■ Task item ■
In the material below, find each line with the word "DIGITS" and copy it.

Start of Records provided

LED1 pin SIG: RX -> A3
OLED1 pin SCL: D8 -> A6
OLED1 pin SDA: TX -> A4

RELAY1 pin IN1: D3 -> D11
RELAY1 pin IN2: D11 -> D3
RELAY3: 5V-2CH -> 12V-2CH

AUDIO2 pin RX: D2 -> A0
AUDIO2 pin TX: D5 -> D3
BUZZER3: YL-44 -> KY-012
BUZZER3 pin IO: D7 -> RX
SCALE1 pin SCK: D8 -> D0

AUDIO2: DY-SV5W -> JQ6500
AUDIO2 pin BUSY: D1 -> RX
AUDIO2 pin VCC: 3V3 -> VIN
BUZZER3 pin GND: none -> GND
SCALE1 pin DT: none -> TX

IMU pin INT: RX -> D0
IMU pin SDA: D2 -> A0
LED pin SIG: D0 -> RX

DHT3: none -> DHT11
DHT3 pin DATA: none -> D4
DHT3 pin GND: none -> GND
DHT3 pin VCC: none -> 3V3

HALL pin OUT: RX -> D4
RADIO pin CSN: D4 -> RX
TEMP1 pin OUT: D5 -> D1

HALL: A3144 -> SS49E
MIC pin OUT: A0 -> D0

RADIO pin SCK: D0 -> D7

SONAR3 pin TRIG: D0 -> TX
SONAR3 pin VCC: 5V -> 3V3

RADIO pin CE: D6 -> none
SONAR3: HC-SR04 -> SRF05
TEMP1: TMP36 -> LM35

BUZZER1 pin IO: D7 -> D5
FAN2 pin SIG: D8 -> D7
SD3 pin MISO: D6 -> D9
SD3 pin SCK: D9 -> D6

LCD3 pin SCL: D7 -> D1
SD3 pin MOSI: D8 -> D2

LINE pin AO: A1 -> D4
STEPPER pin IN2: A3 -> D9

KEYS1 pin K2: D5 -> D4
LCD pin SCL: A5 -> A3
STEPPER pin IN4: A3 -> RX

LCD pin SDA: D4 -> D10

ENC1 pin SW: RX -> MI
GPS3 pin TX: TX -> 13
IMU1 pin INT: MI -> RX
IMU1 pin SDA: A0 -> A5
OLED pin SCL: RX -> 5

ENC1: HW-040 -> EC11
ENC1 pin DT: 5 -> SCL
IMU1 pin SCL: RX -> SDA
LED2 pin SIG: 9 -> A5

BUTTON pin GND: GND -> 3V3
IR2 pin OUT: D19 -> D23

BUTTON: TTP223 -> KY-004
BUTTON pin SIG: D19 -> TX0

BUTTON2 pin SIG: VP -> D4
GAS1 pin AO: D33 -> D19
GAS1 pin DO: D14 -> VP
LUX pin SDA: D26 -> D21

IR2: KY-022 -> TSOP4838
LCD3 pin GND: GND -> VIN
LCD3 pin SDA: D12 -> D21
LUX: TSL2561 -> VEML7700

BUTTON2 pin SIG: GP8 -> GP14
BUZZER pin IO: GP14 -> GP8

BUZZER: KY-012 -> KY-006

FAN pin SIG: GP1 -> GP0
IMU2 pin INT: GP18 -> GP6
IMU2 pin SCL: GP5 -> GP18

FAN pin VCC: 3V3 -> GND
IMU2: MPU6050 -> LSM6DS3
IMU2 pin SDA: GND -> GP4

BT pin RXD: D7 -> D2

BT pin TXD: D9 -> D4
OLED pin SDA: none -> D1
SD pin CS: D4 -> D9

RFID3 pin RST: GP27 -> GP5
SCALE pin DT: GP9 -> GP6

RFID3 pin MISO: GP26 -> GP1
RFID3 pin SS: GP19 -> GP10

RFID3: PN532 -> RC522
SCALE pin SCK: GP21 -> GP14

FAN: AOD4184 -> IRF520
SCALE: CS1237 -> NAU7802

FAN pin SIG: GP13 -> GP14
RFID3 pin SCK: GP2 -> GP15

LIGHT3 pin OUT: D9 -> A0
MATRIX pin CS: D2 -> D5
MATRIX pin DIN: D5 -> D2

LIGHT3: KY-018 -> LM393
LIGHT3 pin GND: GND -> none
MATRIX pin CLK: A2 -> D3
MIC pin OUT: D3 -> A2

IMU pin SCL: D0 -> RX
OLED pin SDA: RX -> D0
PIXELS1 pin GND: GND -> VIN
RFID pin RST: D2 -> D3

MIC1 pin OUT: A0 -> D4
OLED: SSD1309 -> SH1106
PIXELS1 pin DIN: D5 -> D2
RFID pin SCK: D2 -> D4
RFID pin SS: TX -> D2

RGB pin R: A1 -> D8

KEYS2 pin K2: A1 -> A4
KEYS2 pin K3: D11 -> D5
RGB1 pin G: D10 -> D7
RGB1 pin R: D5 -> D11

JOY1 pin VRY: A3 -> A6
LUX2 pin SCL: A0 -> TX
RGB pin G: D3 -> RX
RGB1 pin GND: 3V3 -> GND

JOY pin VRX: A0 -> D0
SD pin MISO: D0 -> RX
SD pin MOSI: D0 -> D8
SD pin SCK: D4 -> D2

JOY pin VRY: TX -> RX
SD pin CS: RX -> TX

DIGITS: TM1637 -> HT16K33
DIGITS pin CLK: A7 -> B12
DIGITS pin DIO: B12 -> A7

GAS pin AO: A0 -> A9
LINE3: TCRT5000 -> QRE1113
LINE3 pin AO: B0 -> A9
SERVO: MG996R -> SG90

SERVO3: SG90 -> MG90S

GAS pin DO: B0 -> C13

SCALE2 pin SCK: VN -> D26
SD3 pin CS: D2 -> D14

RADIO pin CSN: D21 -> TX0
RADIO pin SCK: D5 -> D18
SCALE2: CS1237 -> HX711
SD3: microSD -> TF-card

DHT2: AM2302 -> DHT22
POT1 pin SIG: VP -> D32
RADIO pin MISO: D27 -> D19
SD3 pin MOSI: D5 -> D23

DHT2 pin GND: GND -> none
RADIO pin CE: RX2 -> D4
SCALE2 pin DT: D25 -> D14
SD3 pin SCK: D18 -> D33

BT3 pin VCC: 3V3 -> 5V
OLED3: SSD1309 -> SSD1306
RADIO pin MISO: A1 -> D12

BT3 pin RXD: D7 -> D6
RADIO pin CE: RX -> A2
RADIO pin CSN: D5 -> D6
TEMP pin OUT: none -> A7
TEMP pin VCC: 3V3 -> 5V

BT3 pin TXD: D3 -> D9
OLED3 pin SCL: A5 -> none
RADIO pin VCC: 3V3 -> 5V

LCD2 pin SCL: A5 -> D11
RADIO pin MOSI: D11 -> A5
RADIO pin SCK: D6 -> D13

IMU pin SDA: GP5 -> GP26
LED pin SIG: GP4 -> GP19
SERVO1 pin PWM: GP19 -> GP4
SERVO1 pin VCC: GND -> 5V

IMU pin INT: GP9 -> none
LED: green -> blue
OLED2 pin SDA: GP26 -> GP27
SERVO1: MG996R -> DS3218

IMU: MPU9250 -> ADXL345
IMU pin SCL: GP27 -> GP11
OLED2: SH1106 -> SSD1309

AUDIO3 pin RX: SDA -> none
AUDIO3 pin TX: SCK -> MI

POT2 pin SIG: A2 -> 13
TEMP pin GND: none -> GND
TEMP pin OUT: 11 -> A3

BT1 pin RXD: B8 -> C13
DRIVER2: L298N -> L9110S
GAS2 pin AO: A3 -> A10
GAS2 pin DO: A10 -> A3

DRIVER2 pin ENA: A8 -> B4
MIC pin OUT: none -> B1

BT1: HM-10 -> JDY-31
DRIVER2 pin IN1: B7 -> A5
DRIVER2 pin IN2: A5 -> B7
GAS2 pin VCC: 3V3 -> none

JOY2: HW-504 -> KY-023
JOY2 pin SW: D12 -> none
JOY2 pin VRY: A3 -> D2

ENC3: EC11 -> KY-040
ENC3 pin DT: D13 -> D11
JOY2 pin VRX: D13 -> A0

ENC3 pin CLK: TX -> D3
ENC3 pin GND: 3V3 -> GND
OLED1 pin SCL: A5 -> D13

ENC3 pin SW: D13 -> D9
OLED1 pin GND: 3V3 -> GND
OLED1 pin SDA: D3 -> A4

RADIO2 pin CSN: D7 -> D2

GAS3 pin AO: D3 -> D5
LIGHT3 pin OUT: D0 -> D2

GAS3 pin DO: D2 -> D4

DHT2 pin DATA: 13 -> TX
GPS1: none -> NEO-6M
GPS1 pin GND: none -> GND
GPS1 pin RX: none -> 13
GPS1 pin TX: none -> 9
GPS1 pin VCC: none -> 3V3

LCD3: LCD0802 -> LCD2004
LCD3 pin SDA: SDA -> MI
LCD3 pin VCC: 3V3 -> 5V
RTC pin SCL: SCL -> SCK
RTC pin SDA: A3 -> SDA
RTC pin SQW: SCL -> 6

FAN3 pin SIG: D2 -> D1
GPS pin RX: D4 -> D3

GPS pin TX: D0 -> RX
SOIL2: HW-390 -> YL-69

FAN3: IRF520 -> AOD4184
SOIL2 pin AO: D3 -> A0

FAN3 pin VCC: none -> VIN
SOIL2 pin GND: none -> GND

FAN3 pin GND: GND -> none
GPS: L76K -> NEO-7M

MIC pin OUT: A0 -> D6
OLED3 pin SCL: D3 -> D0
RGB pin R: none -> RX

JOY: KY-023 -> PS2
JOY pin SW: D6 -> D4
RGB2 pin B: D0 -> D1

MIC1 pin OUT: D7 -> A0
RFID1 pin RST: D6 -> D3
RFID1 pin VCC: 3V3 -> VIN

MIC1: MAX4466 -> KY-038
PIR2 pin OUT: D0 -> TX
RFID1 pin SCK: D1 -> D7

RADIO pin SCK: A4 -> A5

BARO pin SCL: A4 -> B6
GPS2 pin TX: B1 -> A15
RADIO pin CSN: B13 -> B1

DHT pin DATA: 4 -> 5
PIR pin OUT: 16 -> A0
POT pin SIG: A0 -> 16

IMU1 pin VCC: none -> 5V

End of Records provided

■ Result of the task ■
DIGITS: TM1637 -> HT16K33
DIGITS pin CLK: A7 -> B12
DIGITS pin DIO: B12 -> A7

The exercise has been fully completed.